> WHAT THIS TASK INVOLVES: In the data below, find every line with the word "added" and copy it.
---------- EXERCISE DATA
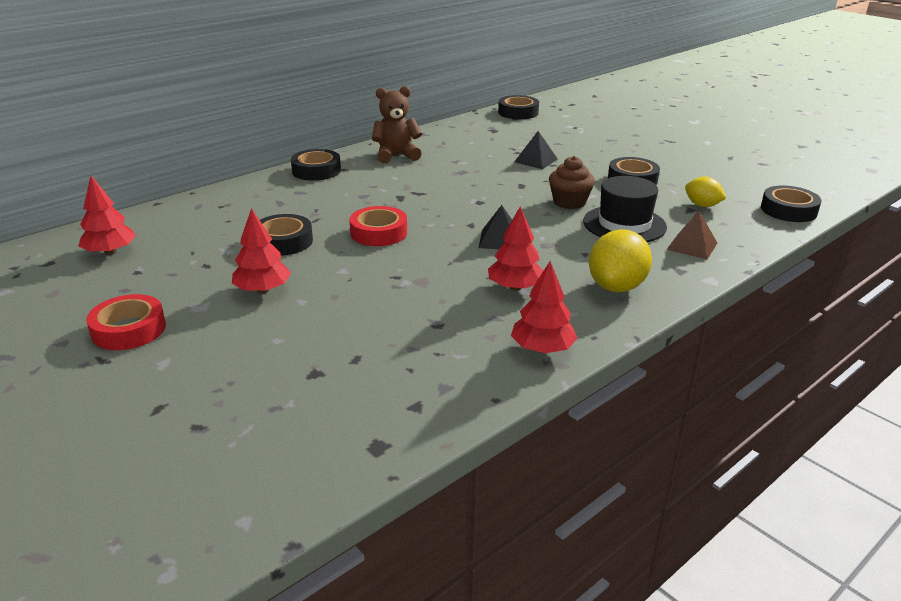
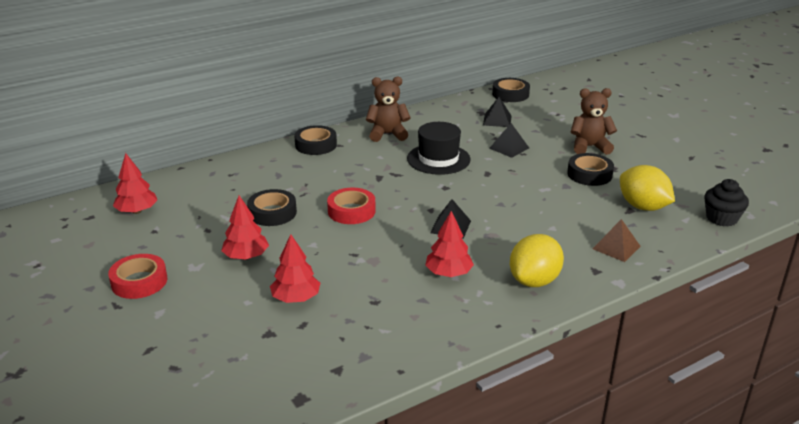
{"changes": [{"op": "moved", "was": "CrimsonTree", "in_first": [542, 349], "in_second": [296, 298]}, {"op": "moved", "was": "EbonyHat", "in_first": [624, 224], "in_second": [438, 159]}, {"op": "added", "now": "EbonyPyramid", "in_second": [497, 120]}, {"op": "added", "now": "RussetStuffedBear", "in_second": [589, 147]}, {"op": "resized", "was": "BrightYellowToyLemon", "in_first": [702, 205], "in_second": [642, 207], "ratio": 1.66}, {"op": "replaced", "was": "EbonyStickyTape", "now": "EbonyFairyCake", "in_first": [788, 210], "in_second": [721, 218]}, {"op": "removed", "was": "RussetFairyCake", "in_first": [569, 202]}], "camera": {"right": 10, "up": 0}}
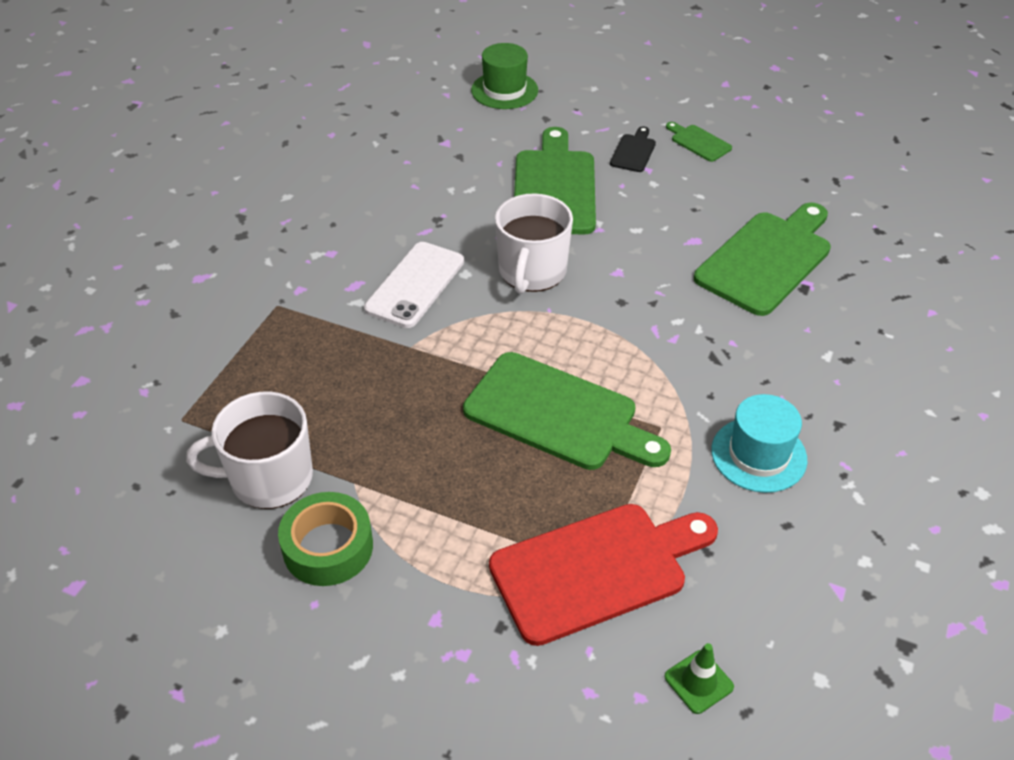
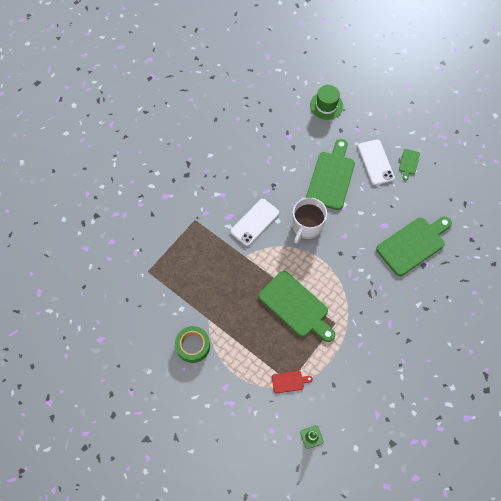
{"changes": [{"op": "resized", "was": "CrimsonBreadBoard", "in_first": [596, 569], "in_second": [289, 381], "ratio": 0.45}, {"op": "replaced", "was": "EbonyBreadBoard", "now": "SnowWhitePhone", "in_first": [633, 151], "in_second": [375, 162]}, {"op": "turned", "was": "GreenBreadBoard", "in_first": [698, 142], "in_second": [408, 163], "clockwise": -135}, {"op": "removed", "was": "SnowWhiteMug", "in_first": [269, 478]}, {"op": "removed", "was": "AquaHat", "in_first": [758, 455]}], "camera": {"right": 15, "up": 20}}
--------------------
---------- EXERCISE DATA
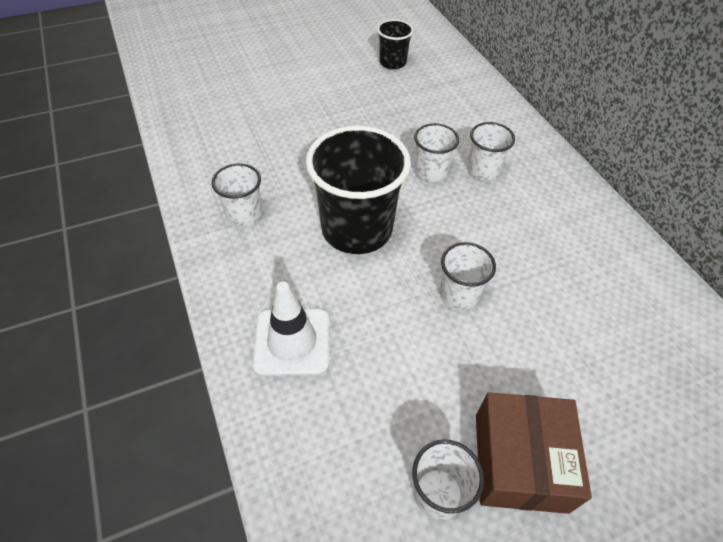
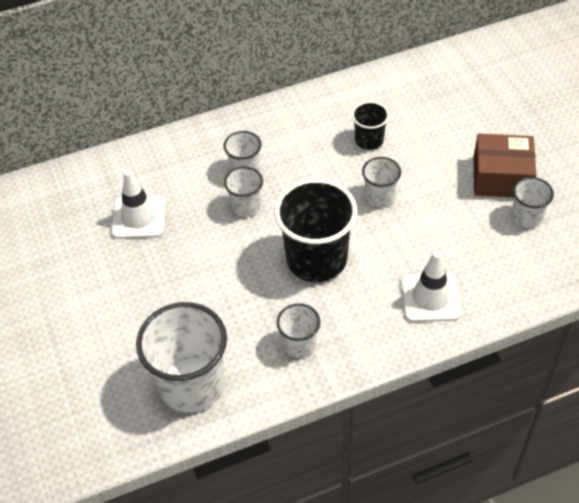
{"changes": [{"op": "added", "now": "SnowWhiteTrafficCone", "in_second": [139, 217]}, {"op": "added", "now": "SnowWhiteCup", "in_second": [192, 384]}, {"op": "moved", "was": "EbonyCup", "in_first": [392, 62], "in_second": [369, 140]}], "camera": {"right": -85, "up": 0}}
--------------------
> RESULT FOR THIS EXERCISE:
{"changes": [{"op": "moved", "was": "CrimsonTree", "in_first": [542, 349], "in_second": [296, 298]}, {"op": "moved", "was": "EbonyHat", "in_first": [624, 224], "in_second": [438, 159]}, {"op": "added", "now": "EbonyPyramid", "in_second": [497, 120]}, {"op": "added", "now": "RussetStuffedBear", "in_second": [589, 147]}, {"op": "resized", "was": "BrightYellowToyLemon", "in_first": [702, 205], "in_second": [642, 207], "ratio": 1.66}, {"op": "replaced", "was": "EbonyStickyTape", "now": "EbonyFairyCake", "in_first": [788, 210], "in_second": [721, 218]}, {"op": "removed", "was": "RussetFairyCake", "in_first": [569, 202]}], "camera": {"right": 10, "up": 0}}
{"changes": [{"op": "added", "now": "SnowWhiteTrafficCone", "in_second": [139, 217]}, {"op": "added", "now": "SnowWhiteCup", "in_second": [192, 384]}, {"op": "moved", "was": "EbonyCup", "in_first": [392, 62], "in_second": [369, 140]}], "camera": {"right": -85, "up": 0}}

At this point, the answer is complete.